(Exercise brief): Reproduce all of the data, making sure that no line differs from the original.

====== Dataset records ======

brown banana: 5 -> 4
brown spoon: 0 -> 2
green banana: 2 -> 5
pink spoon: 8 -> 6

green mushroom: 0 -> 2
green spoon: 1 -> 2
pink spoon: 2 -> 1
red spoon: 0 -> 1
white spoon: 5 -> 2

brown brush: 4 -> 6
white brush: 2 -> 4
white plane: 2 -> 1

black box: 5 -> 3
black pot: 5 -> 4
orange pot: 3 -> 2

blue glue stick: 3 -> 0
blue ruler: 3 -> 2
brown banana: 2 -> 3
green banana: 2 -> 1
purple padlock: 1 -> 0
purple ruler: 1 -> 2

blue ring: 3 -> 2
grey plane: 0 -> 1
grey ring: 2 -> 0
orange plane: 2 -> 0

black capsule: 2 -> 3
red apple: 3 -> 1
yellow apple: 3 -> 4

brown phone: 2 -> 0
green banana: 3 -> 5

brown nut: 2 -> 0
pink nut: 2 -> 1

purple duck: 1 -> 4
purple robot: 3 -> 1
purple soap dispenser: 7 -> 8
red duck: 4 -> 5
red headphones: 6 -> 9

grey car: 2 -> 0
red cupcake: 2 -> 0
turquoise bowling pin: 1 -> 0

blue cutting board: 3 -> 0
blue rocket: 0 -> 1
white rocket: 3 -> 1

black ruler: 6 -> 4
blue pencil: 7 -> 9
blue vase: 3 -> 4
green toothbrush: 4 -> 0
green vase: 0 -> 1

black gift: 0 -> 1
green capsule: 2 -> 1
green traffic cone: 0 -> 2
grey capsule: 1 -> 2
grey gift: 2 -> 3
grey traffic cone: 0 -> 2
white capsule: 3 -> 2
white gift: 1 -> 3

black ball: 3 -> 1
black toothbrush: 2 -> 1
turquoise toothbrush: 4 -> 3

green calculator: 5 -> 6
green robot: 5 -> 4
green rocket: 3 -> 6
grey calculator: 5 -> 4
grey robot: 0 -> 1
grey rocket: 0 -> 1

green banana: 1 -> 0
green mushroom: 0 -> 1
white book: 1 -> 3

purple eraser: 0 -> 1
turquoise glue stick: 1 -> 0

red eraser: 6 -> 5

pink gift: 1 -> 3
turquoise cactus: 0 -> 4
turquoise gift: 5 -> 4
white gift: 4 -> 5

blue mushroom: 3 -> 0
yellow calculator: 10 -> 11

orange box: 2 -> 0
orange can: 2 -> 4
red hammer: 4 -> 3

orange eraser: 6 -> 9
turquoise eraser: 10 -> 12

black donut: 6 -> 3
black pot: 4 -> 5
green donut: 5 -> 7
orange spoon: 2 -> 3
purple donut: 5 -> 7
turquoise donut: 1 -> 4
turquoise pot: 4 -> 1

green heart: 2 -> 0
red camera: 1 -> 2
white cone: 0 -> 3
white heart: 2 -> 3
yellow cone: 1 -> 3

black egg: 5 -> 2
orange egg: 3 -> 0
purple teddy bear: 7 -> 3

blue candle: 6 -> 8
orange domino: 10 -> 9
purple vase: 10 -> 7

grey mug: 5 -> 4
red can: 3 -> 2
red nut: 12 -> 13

======

(Solution for this problem):
brown banana: 5 -> 4
brown spoon: 0 -> 2
green banana: 2 -> 5
pink spoon: 8 -> 6

green mushroom: 0 -> 2
green spoon: 1 -> 2
pink spoon: 2 -> 1
red spoon: 0 -> 1
white spoon: 5 -> 2

brown brush: 4 -> 6
white brush: 2 -> 4
white plane: 2 -> 1

black box: 5 -> 3
black pot: 5 -> 4
orange pot: 3 -> 2

blue glue stick: 3 -> 0
blue ruler: 3 -> 2
brown banana: 2 -> 3
green banana: 2 -> 1
purple padlock: 1 -> 0
purple ruler: 1 -> 2

blue ring: 3 -> 2
grey plane: 0 -> 1
grey ring: 2 -> 0
orange plane: 2 -> 0

black capsule: 2 -> 3
red apple: 3 -> 1
yellow apple: 3 -> 4

brown phone: 2 -> 0
green banana: 3 -> 5

brown nut: 2 -> 0
pink nut: 2 -> 1

purple duck: 1 -> 4
purple robot: 3 -> 1
purple soap dispenser: 7 -> 8
red duck: 4 -> 5
red headphones: 6 -> 9

grey car: 2 -> 0
red cupcake: 2 -> 0
turquoise bowling pin: 1 -> 0

blue cutting board: 3 -> 0
blue rocket: 0 -> 1
white rocket: 3 -> 1

black ruler: 6 -> 4
blue pencil: 7 -> 9
blue vase: 3 -> 4
green toothbrush: 4 -> 0
green vase: 0 -> 1

black gift: 0 -> 1
green capsule: 2 -> 1
green traffic cone: 0 -> 2
grey capsule: 1 -> 2
grey gift: 2 -> 3
grey traffic cone: 0 -> 2
white capsule: 3 -> 2
white gift: 1 -> 3

black ball: 3 -> 1
black toothbrush: 2 -> 1
turquoise toothbrush: 4 -> 3

green calculator: 5 -> 6
green robot: 5 -> 4
green rocket: 3 -> 6
grey calculator: 5 -> 4
grey robot: 0 -> 1
grey rocket: 0 -> 1

green banana: 1 -> 0
green mushroom: 0 -> 1
white book: 1 -> 3

purple eraser: 0 -> 1
turquoise glue stick: 1 -> 0

red eraser: 6 -> 5

pink gift: 1 -> 3
turquoise cactus: 0 -> 4
turquoise gift: 5 -> 4
white gift: 4 -> 5

blue mushroom: 3 -> 0
yellow calculator: 10 -> 11

orange box: 2 -> 0
orange can: 2 -> 4
red hammer: 4 -> 3

orange eraser: 6 -> 9
turquoise eraser: 10 -> 12

black donut: 6 -> 3
black pot: 4 -> 5
green donut: 5 -> 7
orange spoon: 2 -> 3
purple donut: 5 -> 7
turquoise donut: 1 -> 4
turquoise pot: 4 -> 1

green heart: 2 -> 0
red camera: 1 -> 2
white cone: 0 -> 3
white heart: 2 -> 3
yellow cone: 1 -> 3

black egg: 5 -> 2
orange egg: 3 -> 0
purple teddy bear: 7 -> 3

blue candle: 6 -> 8
orange domino: 10 -> 9
purple vase: 10 -> 7

grey mug: 5 -> 4
red can: 3 -> 2
red nut: 12 -> 13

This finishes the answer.